Assigned task:
Return, from the data that follows, each line that holds the word "none".

Task material:
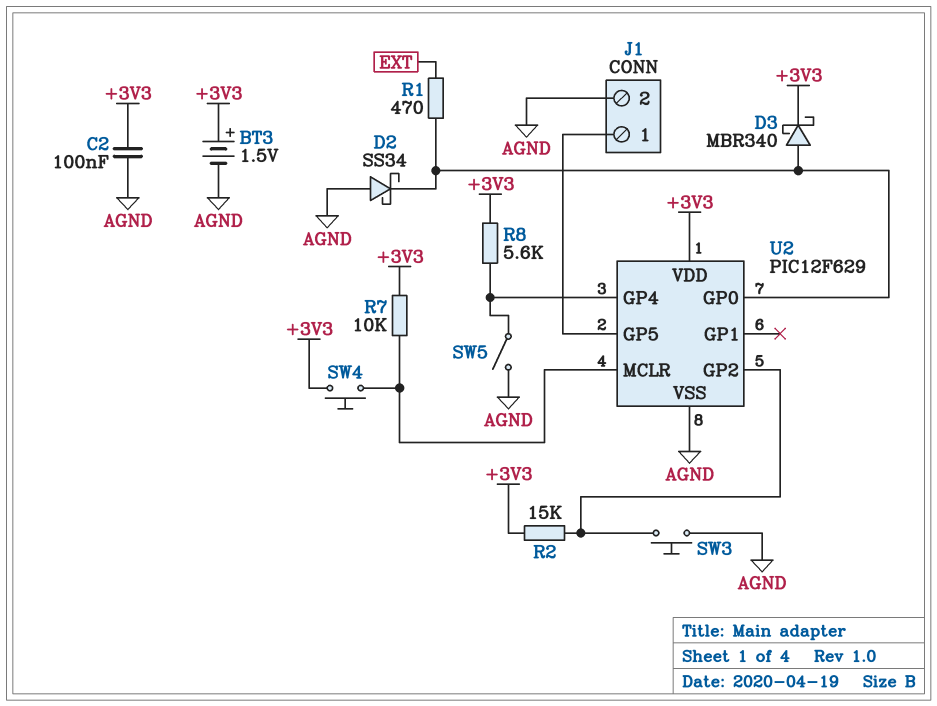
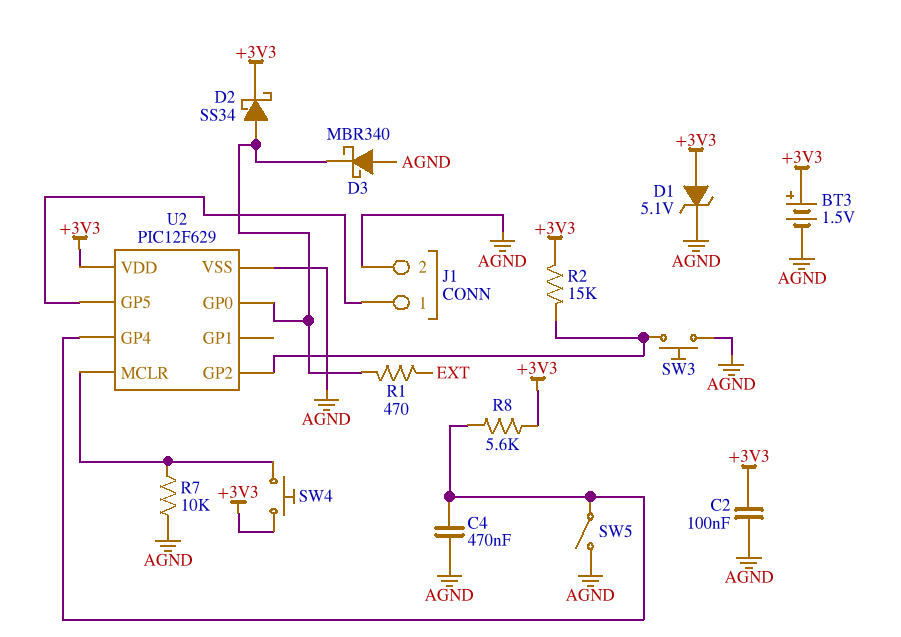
C4: none -> 470nF (AGND, U2/GP4)
D1: none -> zener 5.1V (A +3V3, K AGND)
D2: schottky SS34 (A AGND, K U2/GP0) -> schottky SS34 (A U2/GP0, K +3V3)
D3: schottky MBR340 (A U2/GP0, K +3V3) -> schottky MBR340 (A AGND, K U2/GP0)
R7: 10k (+3V3, U2/MCLR) -> 10k (AGND, U2/MCLR)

Solution to the problem:
C4: none -> 470nF (AGND, U2/GP4)
D1: none -> zener 5.1V (A +3V3, K AGND)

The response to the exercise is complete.